--- EXERCISE MATERIALS Enclosed Below ---

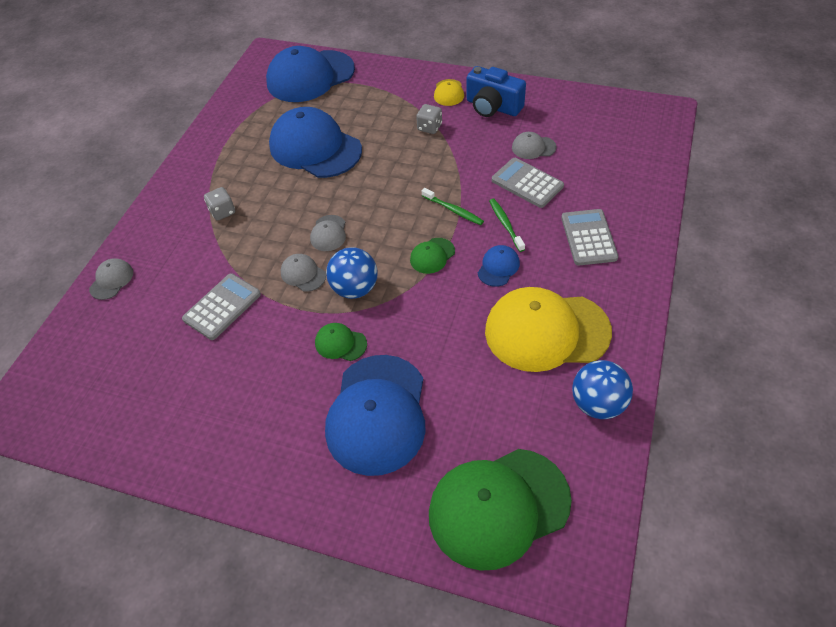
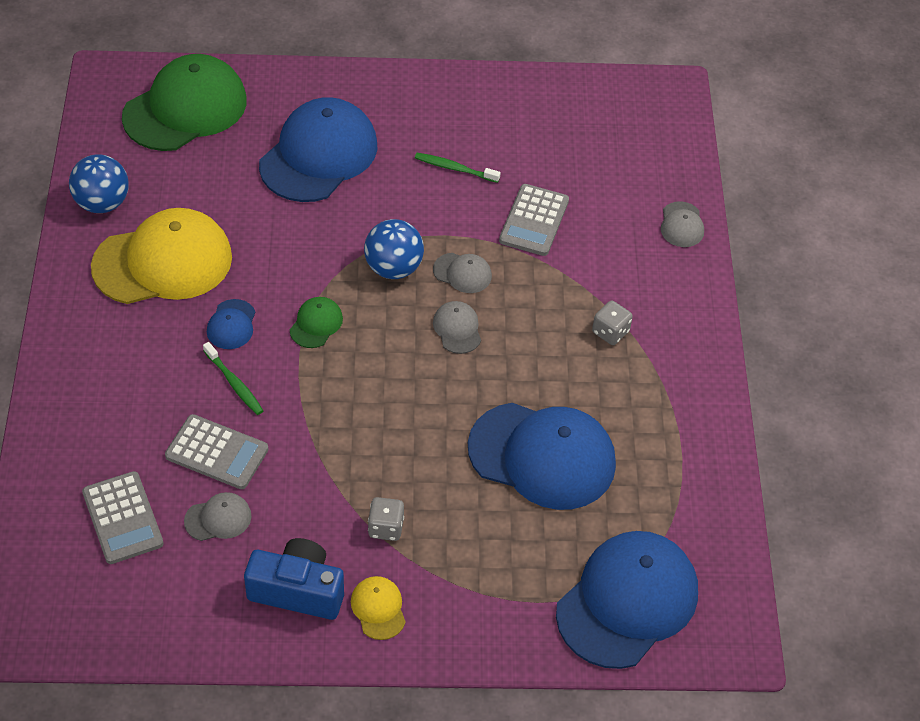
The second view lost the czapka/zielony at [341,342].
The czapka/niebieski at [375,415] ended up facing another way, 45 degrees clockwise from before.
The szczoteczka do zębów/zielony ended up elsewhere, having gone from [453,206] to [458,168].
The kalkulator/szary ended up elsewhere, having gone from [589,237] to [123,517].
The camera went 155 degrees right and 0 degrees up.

--- End of Enclosed EXERCISE MATERIALS ---

GOAL OF THE EXERCISE
A faithful copy of the records above is needed, with the pictures left out.

WRITTEN REPLY
The second view lost the czapka/zielony at [341,342].
The czapka/niebieski at [375,415] ended up facing another way, 45 degrees clockwise from before.
The szczoteczka do zębów/zielony ended up elsewhere, having gone from [453,206] to [458,168].
The kalkulator/szary ended up elsewhere, having gone from [589,237] to [123,517].
The camera went 155 degrees right and 0 degrees up.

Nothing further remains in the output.